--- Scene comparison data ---

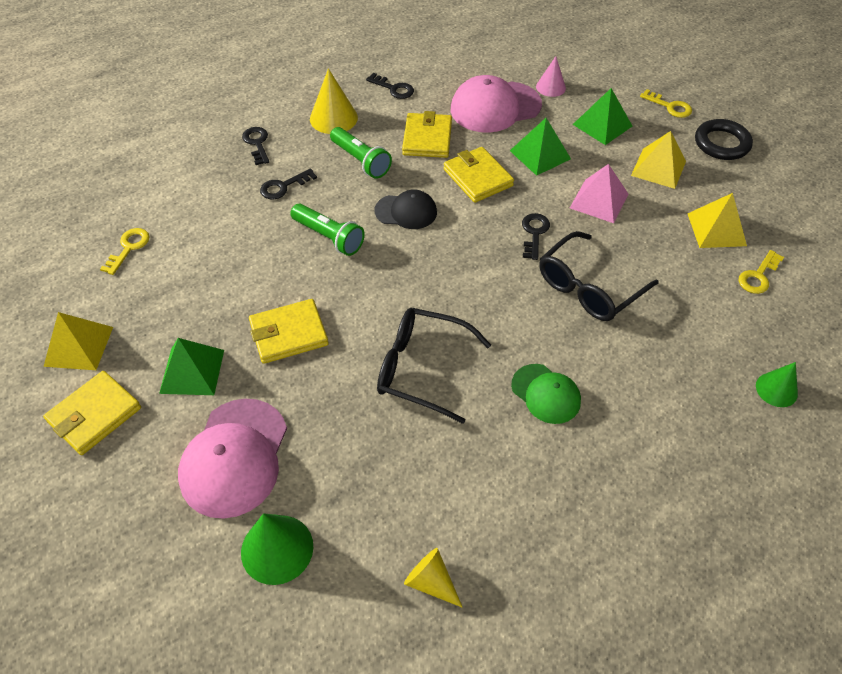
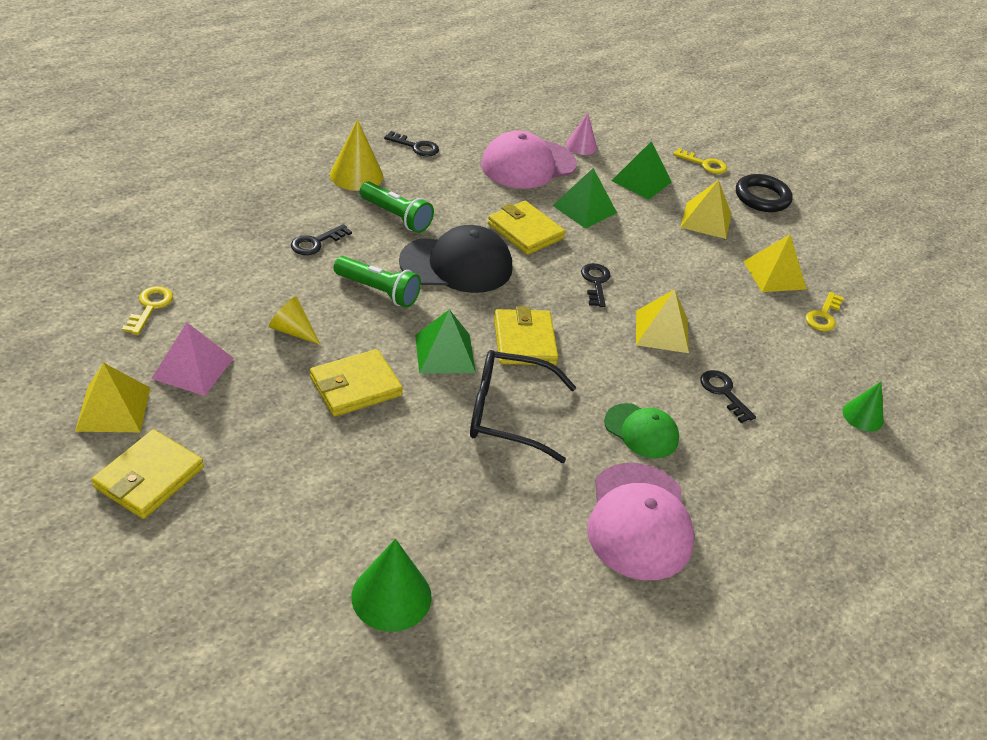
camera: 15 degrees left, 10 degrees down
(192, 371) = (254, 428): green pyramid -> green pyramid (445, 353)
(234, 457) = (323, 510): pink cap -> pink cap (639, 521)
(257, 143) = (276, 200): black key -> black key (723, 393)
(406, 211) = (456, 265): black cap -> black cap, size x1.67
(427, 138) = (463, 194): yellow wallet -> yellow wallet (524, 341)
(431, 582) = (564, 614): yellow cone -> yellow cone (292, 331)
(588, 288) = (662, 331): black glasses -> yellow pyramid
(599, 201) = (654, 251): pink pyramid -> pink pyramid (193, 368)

--- Instructions for the task ---
Whenever a line in the data holds "pyramid", copy that line.

--- Written response ---
(192, 371) = (254, 428): green pyramid -> green pyramid (445, 353)
(588, 288) = (662, 331): black glasses -> yellow pyramid
(599, 201) = (654, 251): pink pyramid -> pink pyramid (193, 368)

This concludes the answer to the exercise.